* _The data_:
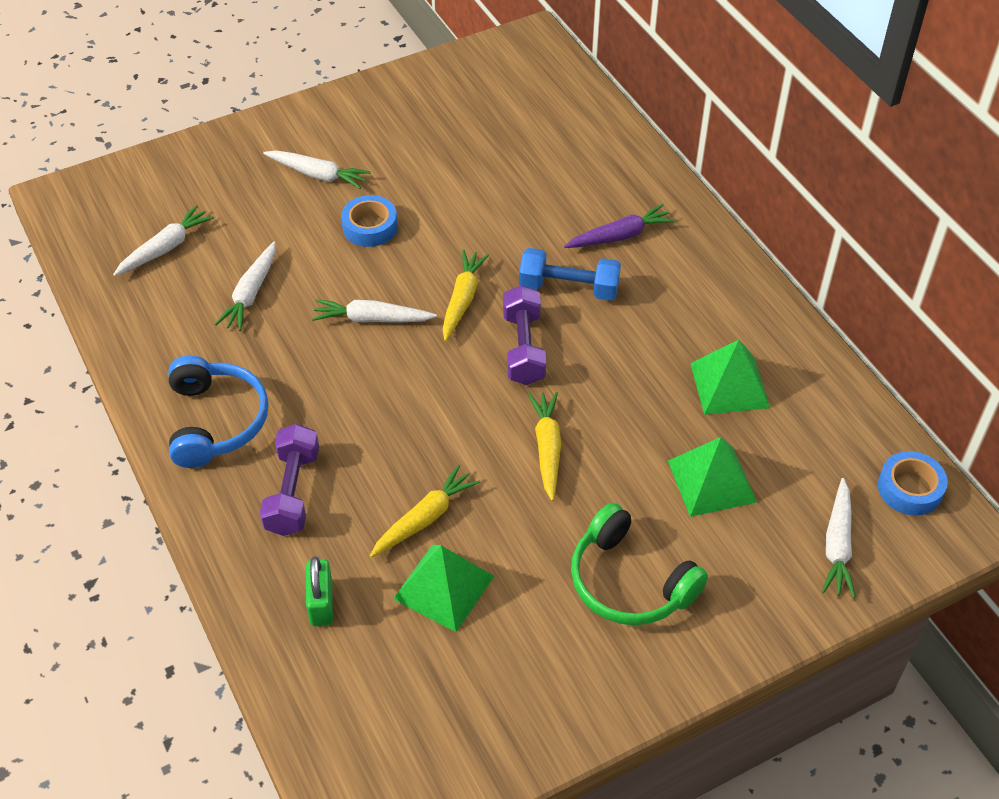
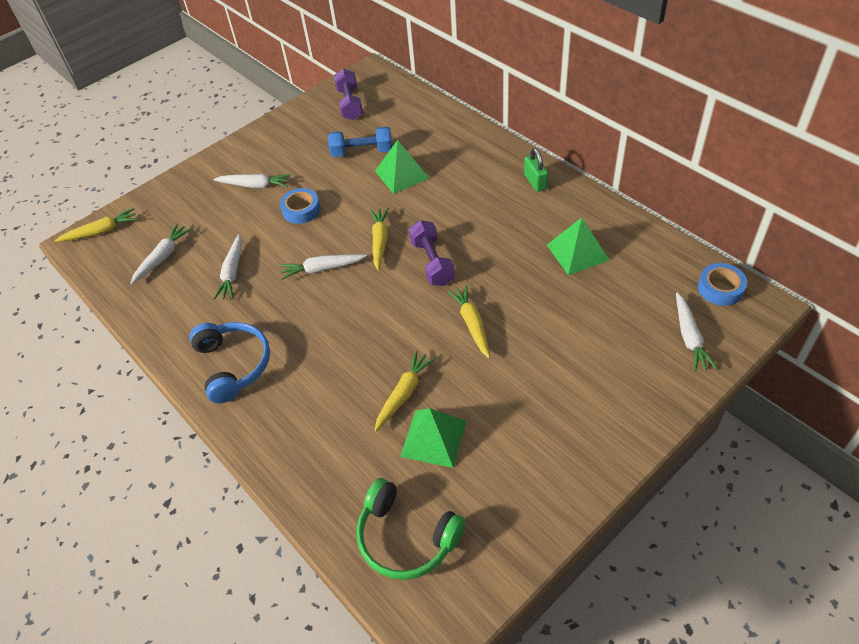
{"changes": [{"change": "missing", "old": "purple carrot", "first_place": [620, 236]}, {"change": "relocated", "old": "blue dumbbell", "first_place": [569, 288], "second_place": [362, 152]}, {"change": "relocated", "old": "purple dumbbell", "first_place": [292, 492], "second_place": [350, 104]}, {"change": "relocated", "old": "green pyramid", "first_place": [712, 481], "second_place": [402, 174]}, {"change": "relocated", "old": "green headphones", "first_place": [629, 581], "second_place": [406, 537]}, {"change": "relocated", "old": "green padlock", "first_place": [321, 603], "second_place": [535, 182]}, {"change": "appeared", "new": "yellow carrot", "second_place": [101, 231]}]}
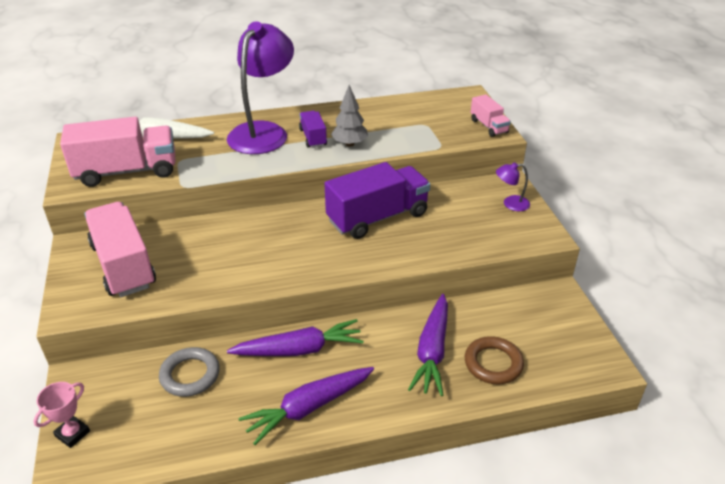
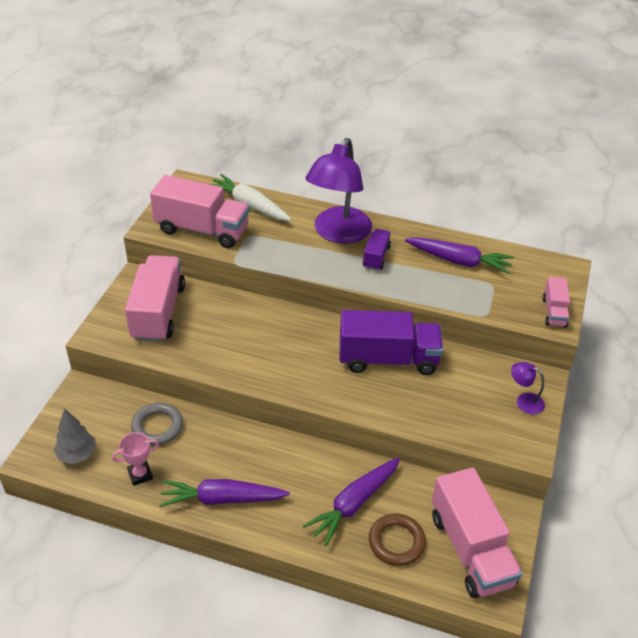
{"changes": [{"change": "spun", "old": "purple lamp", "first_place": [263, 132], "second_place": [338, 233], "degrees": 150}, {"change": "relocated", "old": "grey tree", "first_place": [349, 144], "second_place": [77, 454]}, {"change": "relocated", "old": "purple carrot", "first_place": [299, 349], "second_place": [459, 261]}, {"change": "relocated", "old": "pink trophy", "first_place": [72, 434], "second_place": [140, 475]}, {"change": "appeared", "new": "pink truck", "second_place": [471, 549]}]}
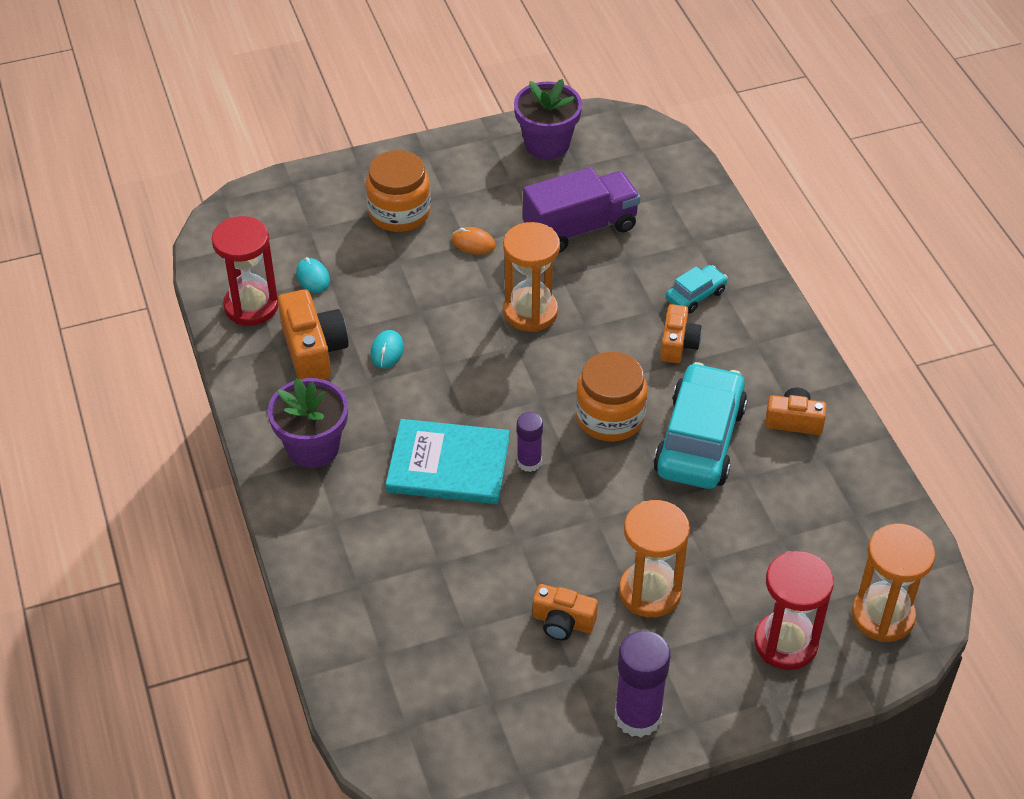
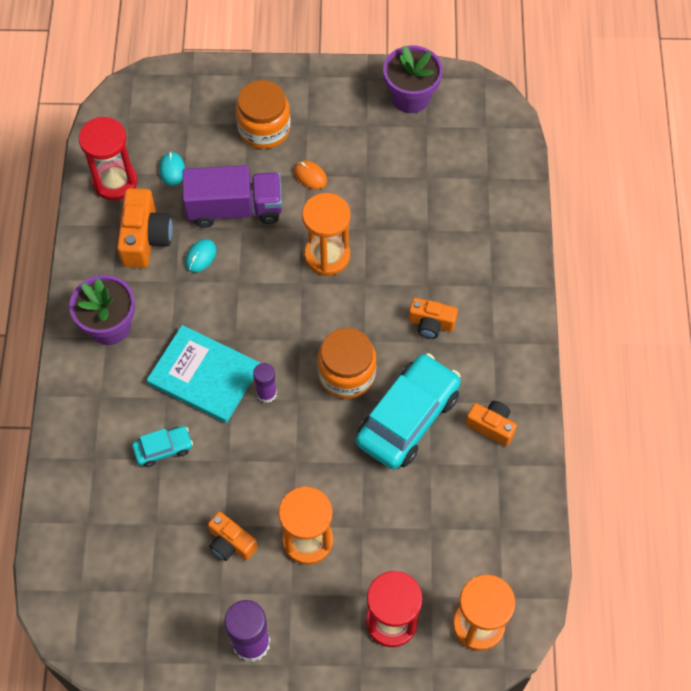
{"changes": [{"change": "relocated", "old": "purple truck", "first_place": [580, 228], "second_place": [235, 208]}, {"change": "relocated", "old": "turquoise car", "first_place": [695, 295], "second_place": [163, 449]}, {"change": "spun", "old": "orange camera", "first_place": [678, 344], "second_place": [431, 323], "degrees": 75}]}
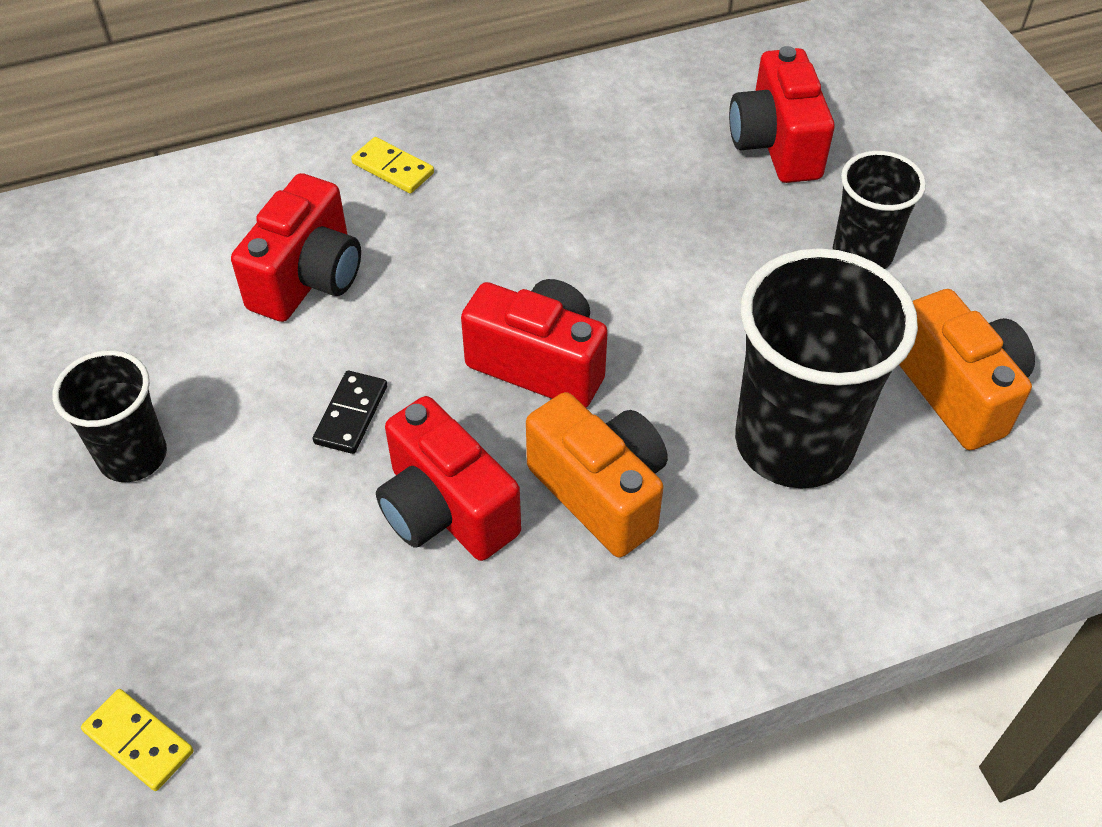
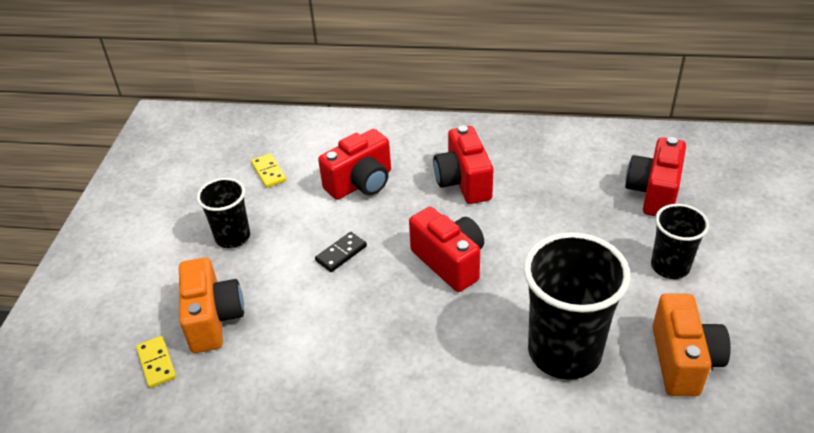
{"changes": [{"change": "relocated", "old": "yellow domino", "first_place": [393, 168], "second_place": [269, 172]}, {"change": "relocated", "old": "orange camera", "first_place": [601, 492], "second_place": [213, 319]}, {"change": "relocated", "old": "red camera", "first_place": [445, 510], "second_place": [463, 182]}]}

* _What is needed_: State how many lines of the listing contain the word "camera", giving the number by itself.

* _Task response_: 2